◆ WHAT THIS TASK INVOLVES: Every line below that holds the string "Gießkanne" should be copied out.

Spatial reasoning data:
□ □ □ □ □ □ □

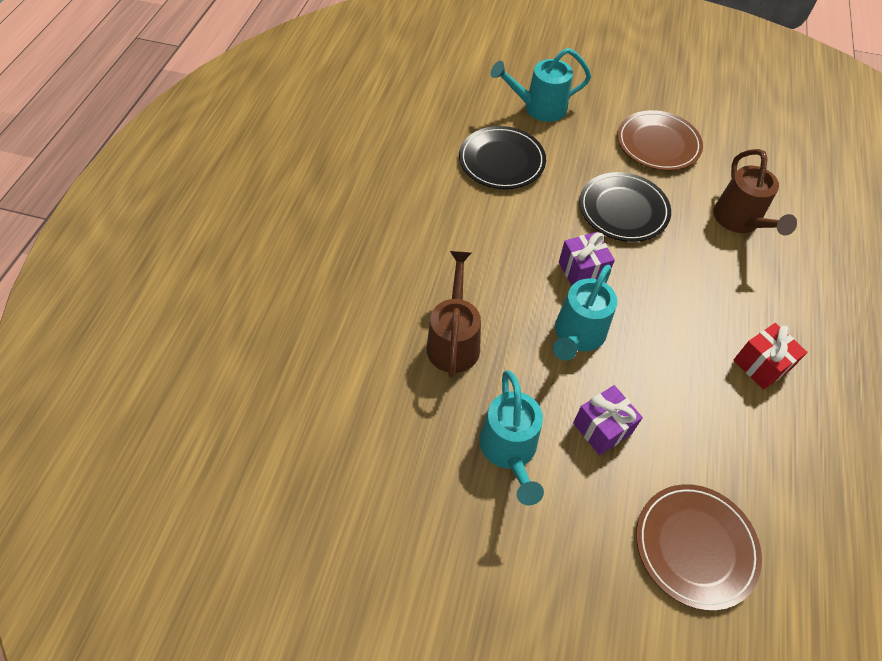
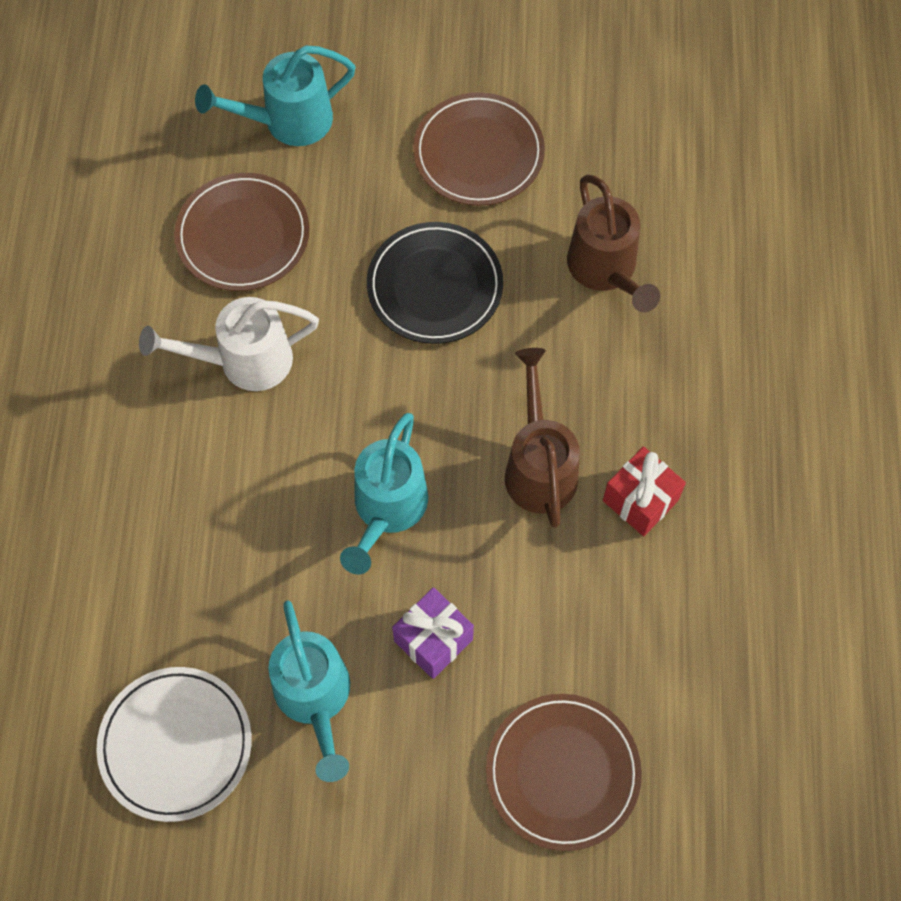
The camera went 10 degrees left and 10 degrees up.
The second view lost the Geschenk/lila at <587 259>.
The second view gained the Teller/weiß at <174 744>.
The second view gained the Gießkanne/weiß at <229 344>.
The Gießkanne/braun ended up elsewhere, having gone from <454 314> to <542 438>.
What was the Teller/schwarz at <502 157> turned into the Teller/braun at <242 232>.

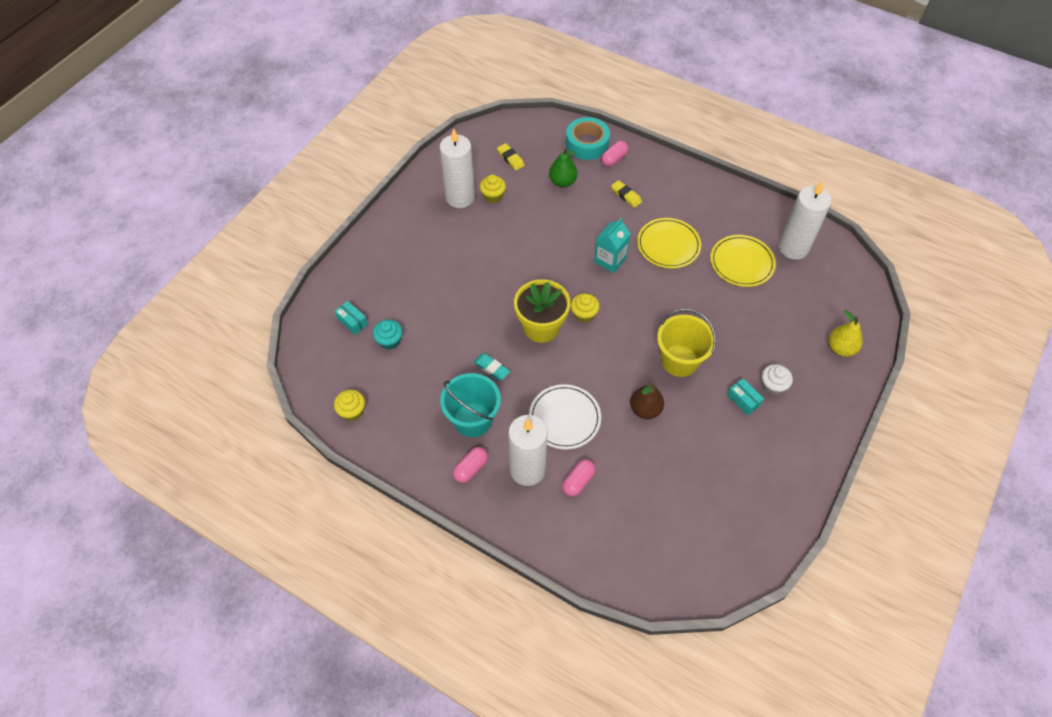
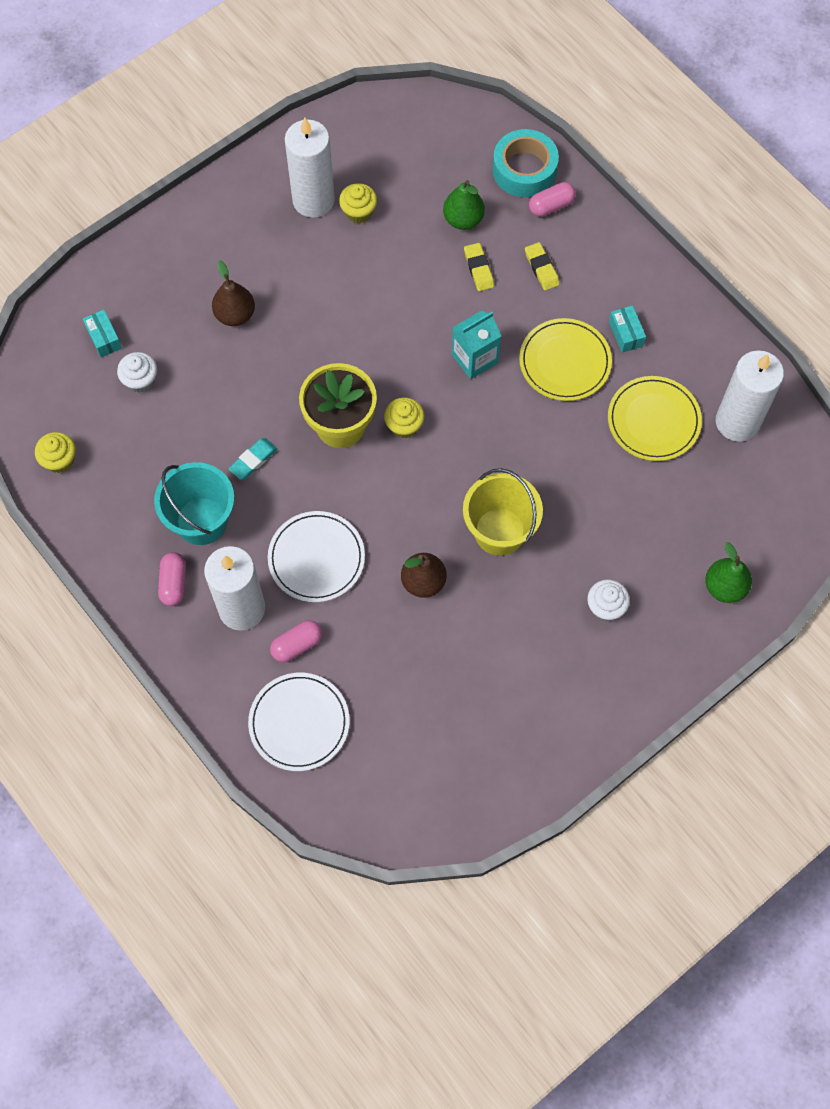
The camera went 20 degrees right and 10 degrees up.
The second view gained the Birne/braun at <233 293>.
The second view gained the Teller/weiß at <299 722>.
The Radiergummi/gelb ended up elsewhere, having gone from <511 156> to <479 267>.
The Schachtel/türkis ended up elsewhere, having gone from <745 397> to <627 329>.
What was the Muffin/türkis at <387 335> turned into the Muffin/weiß at <137 372>.
What was the Birne/gelb at <846 333> turned into the Birne/grün at <728 572>.
The Kapsel/rosa at <470 465> ended up facing another way, 60 degrees counterclockwise from before.
The Radiergummi/türkis at <491 366> ended up facing another way, 75 degrees clockwise from before.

□ □ □ □ □ □ □

◆ SOLUTION TO THE PROBLEM:
The second view gained the Gießkanne/weiß at <229 344>.
The Gießkanne/braun ended up elsewhere, having gone from <454 314> to <542 438>.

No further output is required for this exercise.